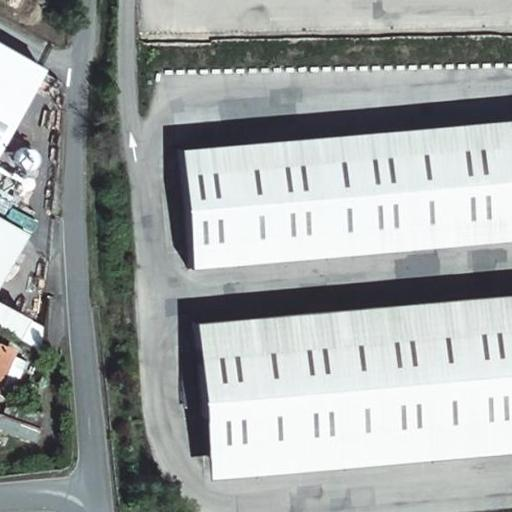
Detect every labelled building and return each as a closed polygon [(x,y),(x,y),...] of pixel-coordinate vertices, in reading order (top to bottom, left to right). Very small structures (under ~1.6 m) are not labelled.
[(0,143),(43,66),(0,42),(0,143)] [(511,117),(175,147),(187,267),(511,238),(511,117)] [(34,146),(8,132),(0,145),(0,157),(32,176),(34,146)] [(0,214),(0,284),(29,231),(0,214)] [(511,291),(190,321),(205,478),(511,450),(511,291)] [(0,300),(0,327),(17,336),(29,316),(0,300)] [(46,325),(29,316),(17,336),(35,346),(46,325)] [(0,347),(0,396),(6,400),(24,363),(10,356),(11,353),(0,347)] [(5,415),(40,428),(45,411),(36,415),(19,408),(7,409),(5,415)] [(0,454),(28,465),(40,428),(5,415),(0,412),(0,454)]
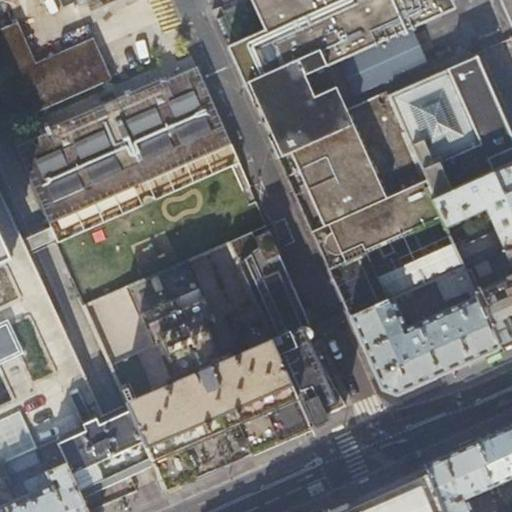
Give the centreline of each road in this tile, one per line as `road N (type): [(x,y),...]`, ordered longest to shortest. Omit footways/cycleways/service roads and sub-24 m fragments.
road 1 (secondary): [(245,511),(384,447)]
road 2 (secondary): [(384,447),(511,391)]
road 3 (residential): [(384,447),(331,325)]
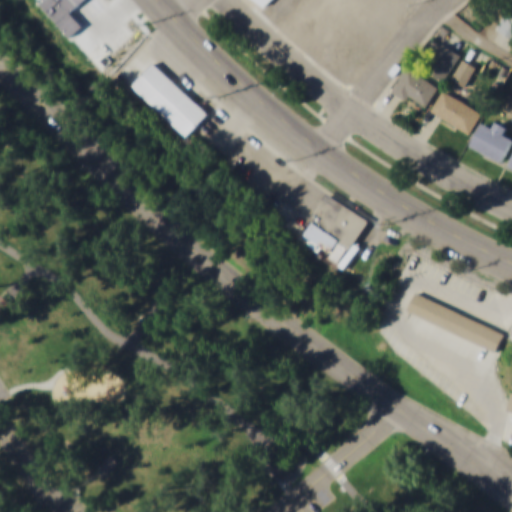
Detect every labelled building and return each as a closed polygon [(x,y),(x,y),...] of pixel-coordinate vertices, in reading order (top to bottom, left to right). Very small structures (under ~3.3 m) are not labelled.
[(59,22),(82,0),(40,0),(39,1),(59,22)] [(254,0),(262,8),(269,0),(254,0)] [(378,38),(365,29),(377,13),(358,0),(348,0),(320,40),(344,57),(354,42),(368,52),(378,38)] [(100,51),(108,58),(134,28),(126,21),(100,51)] [(462,53),(443,41),(425,69),(443,81),(462,53)] [(476,64),(462,57),(451,78),(465,86),(476,64)] [(210,111),(153,61),(132,85),(188,135),(210,111)] [(392,88),(423,109),(439,85),(409,64),(392,88)] [(469,133),(482,110),(443,87),(430,111),(469,133)] [(511,139),(511,136),(505,134),(508,125),(495,120),(493,127),(480,122),(470,146),(504,160),(511,139)] [(326,191),(307,221),(312,224),(303,238),(348,266),(360,246),(355,242),(370,218),(326,191)] [(169,290),(177,298),(166,308),(159,300),(169,290)] [(505,330),(415,290),(406,310),(496,350),(505,330)] [(0,297),(2,295),(10,302),(1,312),(0,311),(0,297)] [(113,455),(120,463),(110,471),(103,464),(113,455)] [(282,461),(295,472),(287,481),(274,470),(282,461)]
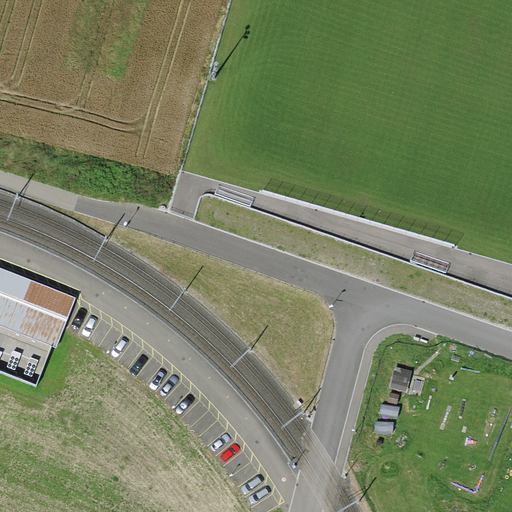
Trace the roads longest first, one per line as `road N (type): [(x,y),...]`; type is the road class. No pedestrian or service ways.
road 1 (residential): [(264,261),(511,349)]
road 2 (track): [(312,491),(364,298)]
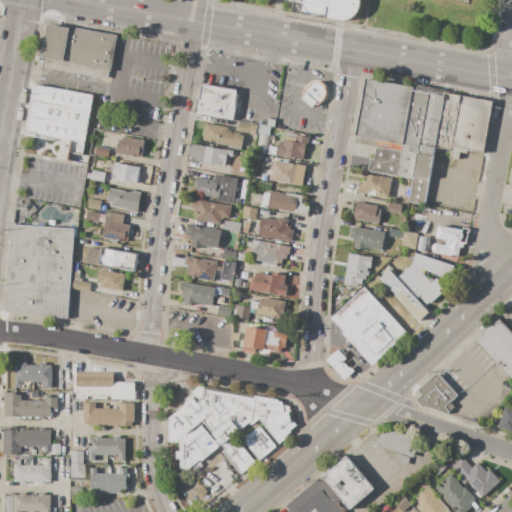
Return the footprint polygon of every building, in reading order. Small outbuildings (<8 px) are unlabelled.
[(292,13),(294,1),(288,0),(360,0),(360,4),(359,11),(354,16),(349,19),(344,21),(339,21),(292,13)] [(116,35),(110,71),(61,63),(62,61),(42,58),(47,25),(70,29),(70,27),(116,35)] [(365,79),(413,87),(413,91),(403,145),(355,136),(365,79)] [(311,109),(300,99),(304,95),(303,93),(304,90),(305,88),(309,84),(313,82),(319,82),(321,81),(326,86),(326,89),(326,93),(325,98),(322,101),(319,106),(316,106),(314,105),(311,109)] [(93,96),(82,155),(69,153),(72,141),(24,133),(32,85),(93,96)] [(201,85),(237,91),(236,95),(238,95),(233,121),(194,114),(198,88),(200,89),(201,85)] [(413,91),(429,94),(413,180),(397,177),(402,151),(403,145),(413,91)] [(451,150),(435,147),(444,96),(445,93),(461,96),(451,150)] [(429,94),(444,96),(435,147),(424,205),(409,202),(413,180),(429,94)] [(461,96),(492,101),(482,153),(468,150),(468,153),(460,152),(458,159),(450,157),(451,150),(461,96)] [(236,131),(238,122),(257,126),(256,135),(236,131)] [(202,140),(205,124),(228,128),(228,131),(244,134),(242,147),(202,140)] [(269,136),(257,133),(259,125),(270,127),(269,136)] [(257,133),(269,136),(271,136),(267,155),(254,152),(257,133)] [(279,143),(283,143),(283,140),(295,142),(296,135),(310,138),(308,146),(305,145),(303,160),(277,156),(279,143)] [(144,141),(141,157),(139,157),(116,153),(118,140),(122,141),(123,137),(144,141)] [(234,151),(233,157),(227,156),(225,167),(193,161),(194,158),(187,157),(189,144),(223,150),(223,149),(234,151)] [(109,148),(108,157),(95,155),(96,146),(109,148)] [(402,151),(397,177),(368,172),(371,159),(374,160),(377,147),(402,151)] [(293,184),(269,180),(273,161),(296,165),(293,184)] [(140,168),(137,184),(132,183),(115,179),(115,177),(112,176),(114,162),(119,163),(119,164),(140,168)] [(306,166),(302,187),(293,185),(293,184),(296,165),(296,164),(306,166)] [(198,170),(210,172),(209,178),(197,175),(198,170)] [(92,171),(105,173),(103,182),(90,180),(90,179),(92,171)] [(237,179),(234,197),(233,204),(217,201),(217,198),(193,194),(196,178),(214,181),(215,175),(237,179)] [(392,179),(388,198),(371,195),(372,195),(357,192),(359,185),(361,185),(362,181),(366,181),(367,175),(376,177),(376,176),(392,179)] [(110,189),(132,193),(132,191),(141,193),(137,213),(130,212),(130,210),(110,206),(111,203),(107,202),(110,189)] [(308,216),(267,209),(267,208),(245,204),(247,193),(263,195),(264,192),(270,193),(270,192),(286,194),(286,193),(302,196),(301,203),(310,205),(308,216)] [(234,197),(241,198),(240,205),(233,204),(234,197)] [(88,199),(102,201),(100,211),(86,208),(88,199)] [(231,206),(229,219),(223,218),(223,220),(221,219),(220,225),(195,220),(196,213),(194,213),(194,208),(190,207),(192,199),(231,206)] [(356,202),(377,206),(377,209),(381,210),(378,223),(353,219),(356,202)] [(387,211),(389,202),(402,205),(400,214),(387,211)] [(257,209),(255,221),(242,218),(244,207),(257,209)] [(87,211),(100,214),(98,223),(86,220),(87,211)] [(130,225),(127,242),(124,241),(124,242),(101,238),(106,213),(110,213),(110,212),(124,215),(122,224),(130,225)] [(291,241),(258,236),(259,230),(257,229),(258,223),(260,223),(261,218),(277,221),(277,217),(288,219),(287,226),(290,226),(290,230),(293,230),(291,241)] [(224,221),(241,224),(239,232),(223,229),(224,221)] [(256,222),(255,235),(248,234),(249,221),(256,222)] [(74,229),(67,318),(5,313),(12,224),(74,229)] [(221,230),(220,236),(222,236),(220,249),(202,246),(201,248),(191,246),(192,240),(189,240),(189,236),(185,235),(187,224),(196,226),(196,227),(204,228),(204,227),(221,230)] [(385,232),(381,251),(365,247),(364,250),(354,248),(355,243),(352,242),(353,238),(349,237),(351,226),(385,232)] [(438,226),(462,230),(462,234),(463,234),(462,239),(461,239),(460,242),(446,240),(435,238),(438,226)] [(391,229),(404,231),(402,239),(389,236),(391,229)] [(404,231),(417,234),(415,249),(401,247),(402,239),(404,231)] [(290,247),(289,254),(287,254),(286,259),(283,259),(282,265),(253,260),(255,249),(250,249),(252,240),(290,247)] [(446,240),(460,242),(463,243),(463,247),(460,247),(458,257),(433,253),(431,249),(432,245),(434,244),(445,246),(446,240)] [(100,247),(138,254),(135,272),(97,265),(100,247)] [(236,252),(235,261),(222,259),(224,247),(227,248),(227,250),(236,252)] [(237,253),(245,254),(244,261),(236,261),(237,253)] [(349,253),(373,258),(371,268),(368,268),(367,271),(369,272),(368,276),(366,276),(365,280),(362,279),(361,285),(358,284),(357,287),(343,284),(349,253)] [(411,265),(416,253),(454,266),(450,280),(444,278),(439,276),(424,270),(411,265)] [(217,262),(216,267),(222,268),(222,272),(215,271),(213,282),(185,277),(188,265),(184,265),(186,257),(193,258),(193,259),(201,260),(201,259),(217,262)] [(222,268),(224,260),(235,262),(232,282),(220,279),(222,272),(222,268)] [(398,277),(411,265),(424,270),(421,272),(428,280),(430,278),(433,281),(439,276),(444,278),(451,285),(430,304),(429,303),(426,305),(419,296),(417,298),(398,277)] [(99,270),(123,274),(123,275),(125,275),(122,292),(100,288),(100,284),(96,283),(99,270)] [(389,270),(428,313),(419,321),(380,278),(389,270)] [(73,280),(74,273),(80,274),(79,279),(82,279),(82,282),(73,280)] [(249,290),(251,278),(254,278),(255,273),(264,274),(264,275),(273,276),(274,274),(285,276),(284,285),(287,286),(285,297),(249,290)] [(89,292),(71,289),(73,280),(82,282),(91,283),(89,292)] [(215,288),(212,306),(196,303),(195,305),(182,303),(184,292),(180,291),(182,282),(215,288)] [(364,287),(406,333),(371,365),(365,359),(348,339),(342,333),(343,332),(330,317),(364,287)] [(222,288),(230,289),(229,297),(220,295),(222,288)] [(286,302),(282,319),(256,314),(257,310),(258,303),(259,301),(263,302),(263,298),(286,302)] [(258,303),(257,310),(250,309),(250,308),(249,308),(250,302),(258,303)] [(219,306),(230,308),(229,317),(217,315),(219,306)] [(250,308),(250,309),(248,320),(237,318),(239,306),(249,308),(250,308)] [(474,340),(498,318),(511,333),(511,378),(511,379),(474,340)] [(247,326),(288,334),(285,347),(282,347),(281,352),(256,348),(255,352),(243,350),(244,346),(243,346),(247,326)] [(348,339),(365,359),(343,379),(342,378),(326,359),(348,339)] [(33,382),(21,382),(21,388),(15,388),(15,365),(20,365),(20,363),(27,363),(27,365),(32,365),(32,366),(33,366),(33,382)] [(33,366),(40,366),(40,364),(45,364),(45,366),(51,366),(51,388),(45,388),(45,382),(33,382),(33,366)] [(74,371),(112,371),(116,382),(115,385),(112,388),(112,396),(107,396),(107,399),(92,399),(92,397),(87,397),(87,399),(76,399),(76,393),(74,393),(74,371)] [(437,373),(457,395),(445,407),(449,412),(447,414),(422,407),(416,400),(422,395),(418,391),(437,373)] [(112,388),(115,385),(116,382),(134,382),(134,400),(112,400),(112,396),(112,388)] [(184,405),(183,404),(186,402),(184,400),(193,393),(191,392),(198,387),(204,388),(205,390),(254,399),(255,396),(278,400),(278,402),(282,402),(283,405),(289,406),(290,413),(289,413),(291,423),(294,422),(297,425),(290,431),(292,432),(287,436),(289,436),(279,444),(259,419),(251,426),(249,423),(226,442),(228,443),(235,438),(255,463),(241,475),(223,452),(225,450),(221,444),(219,446),(219,447),(201,462),(200,460),(180,475),(180,460),(176,460),(176,452),(180,452),(180,443),(169,443),(168,418),(184,405)] [(4,393),(16,393),(16,395),(21,395),(21,401),(45,401),(45,395),(50,395),(50,398),(57,398),(57,410),(56,410),(56,412),(52,412),(52,410),(51,410),(51,413),(52,413),(52,417),(50,417),(50,419),(34,419),(34,417),(31,417),(31,419),(27,419),(27,417),(25,417),(25,419),(21,419),(21,417),(4,417),(4,393)] [(83,403),(95,403),(95,409),(119,409),(119,404),(134,404),(134,421),(132,421),(132,426),(124,426),(125,424),(119,424),(119,428),(114,428),(114,425),(88,425),(83,422),(83,403)] [(511,431),(498,427),(504,407),(511,409),(511,431)] [(259,426),(276,447),(259,461),(242,440),(259,426)] [(3,427),(17,427),(17,430),(20,430),(20,428),(26,428),(26,430),(39,430),(39,428),(45,428),(45,430),(51,430),(51,444),(51,447),(50,447),(21,447),(21,452),(17,452),(17,455),(3,455),(3,427)] [(413,458),(382,448),(375,439),(387,429),(419,439),(413,458)] [(86,461),(86,448),(87,448),(87,438),(94,438),(94,436),(101,436),(100,438),(113,438),(113,436),(119,436),(119,439),(125,439),(125,461),(119,461),(119,456),(95,455),(95,461),(86,461)] [(60,444),(60,455),(50,455),(50,447),(51,447),(51,444),(60,444)] [(83,465),(71,465),(71,451),(83,451),(83,465)] [(397,454),(409,458),(407,466),(394,462),(397,454)] [(347,455),(375,489),(349,511),(321,477),(347,455)] [(482,497),(482,496),(479,499),(474,493),(477,491),(468,481),(465,477),(463,479),(452,466),(462,457),(471,468),(478,462),(486,472),(491,468),(501,481),(482,497)] [(51,460),(50,482),(45,482),(45,485),(38,484),(38,482),(26,482),(26,484),(19,484),(19,482),(14,482),(14,460),(21,460),(21,466),(44,466),(44,460),(51,460)] [(71,465),(83,465),(84,465),(84,481),(70,480),(71,465)] [(126,491),(120,491),(120,493),(90,493),(90,468),(96,468),(96,474),(117,474),(117,468),(126,469),(126,474),(129,474),(129,479),(126,479),(126,491)] [(475,499),(460,511),(454,511),(434,488),(450,474),(463,489),(465,487),(475,499)] [(319,478),(340,502),(337,504),(344,511),(290,511),(286,506),(319,478)] [(69,487),(84,487),(84,497),(69,497),(69,487)] [(450,511),(420,511),(416,507),(419,505),(414,499),(429,487),(450,511)] [(50,495),(50,511),(15,511),(15,495),(20,495),(20,493),(25,493),(25,495),(39,495),(39,493),(45,493),(45,495),(50,495)] [(15,495),(15,511),(5,511),(5,494),(15,494),(15,495)] [(401,511),(393,503),(403,495),(411,504),(401,511)]
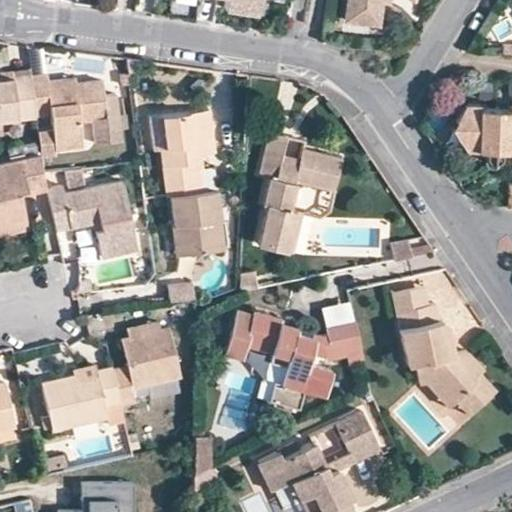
- - -
### Exercise description
Reproduce the lines above word for word, starting from the first one and going through the line that contains "road 3 (residential): [(384,447),(331,325)]". Leave the pictures out.

### Right answer
Detect every labelled building and return each as a closed polygon [(x,y),(x,y),...] of pixel-coordinate vertices, in reading order (top to bottom, left to right). Very small structures (under ~1.6 m) are not labelled.
[(0,143),(43,66),(0,42),(0,143)] [(511,117),(175,147),(187,267),(511,238),(511,117)] [(34,146),(8,132),(0,145),(0,157),(32,176),(34,146)] [(0,214),(0,284),(29,231),(0,214)] [(511,291),(190,321),(205,478),(511,450),(511,291)] [(0,300),(0,327),(17,336),(29,316),(0,300)] [(46,325),(29,316),(17,336),(35,346),(46,325)] [(0,347),(0,396),(6,400),(24,363),(10,356),(11,353),(0,347)] [(5,415),(40,428),(45,411),(36,415),(19,408),(7,409),(5,415)] [(0,454),(28,465),(40,428),(5,415),(0,412),(0,454)]
Give the centreline of each road in this tile, one per line as `road N (type): [(x,y),...]`, ordered longest to shortest. Omit footways/cycleways/service roads and sub-24 m fragments.
road 1 (secondary): [(245,511),(384,447)]
road 2 (secondary): [(384,447),(511,391)]
road 3 (residential): [(384,447),(331,325)]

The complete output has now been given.